What is expected: Restate the records below word for word, and omit the images they hold.

==== Extracted records ====

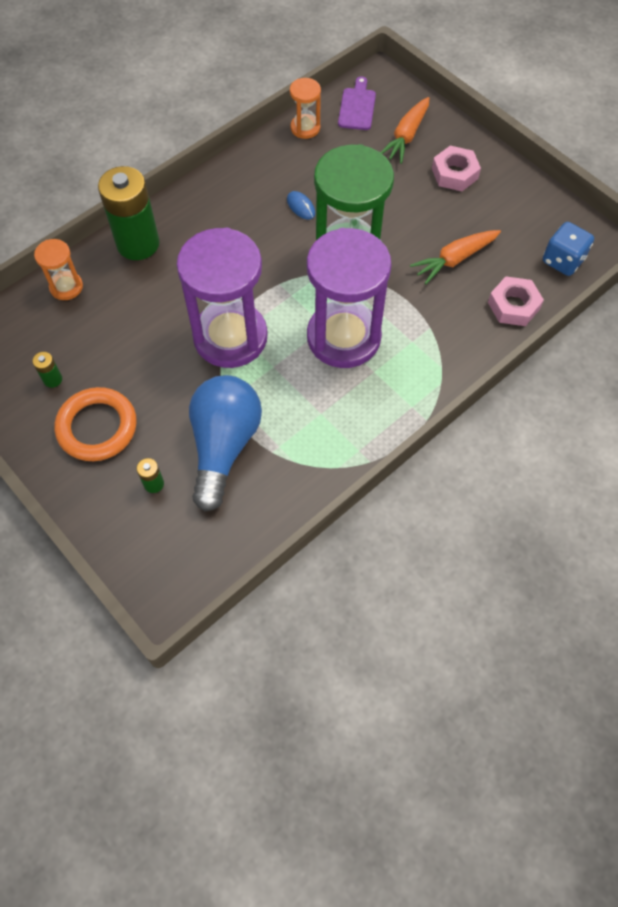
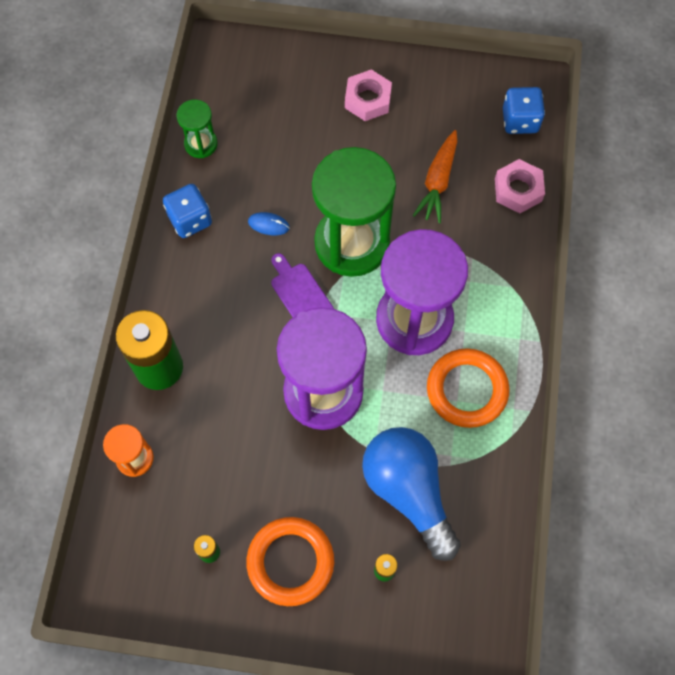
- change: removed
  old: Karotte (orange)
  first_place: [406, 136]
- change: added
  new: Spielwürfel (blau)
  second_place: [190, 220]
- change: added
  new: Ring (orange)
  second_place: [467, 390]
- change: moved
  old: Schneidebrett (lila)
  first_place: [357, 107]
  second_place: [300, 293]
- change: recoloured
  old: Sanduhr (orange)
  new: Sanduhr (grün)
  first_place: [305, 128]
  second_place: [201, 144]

====

Answer to this problem:
- change: removed
  old: Karotte (orange)
  first_place: [406, 136]
- change: added
  new: Spielwürfel (blau)
  second_place: [190, 220]
- change: added
  new: Ring (orange)
  second_place: [467, 390]
- change: moved
  old: Schneidebrett (lila)
  first_place: [357, 107]
  second_place: [300, 293]
- change: recoloured
  old: Sanduhr (orange)
  new: Sanduhr (grün)
  first_place: [305, 128]
  second_place: [201, 144]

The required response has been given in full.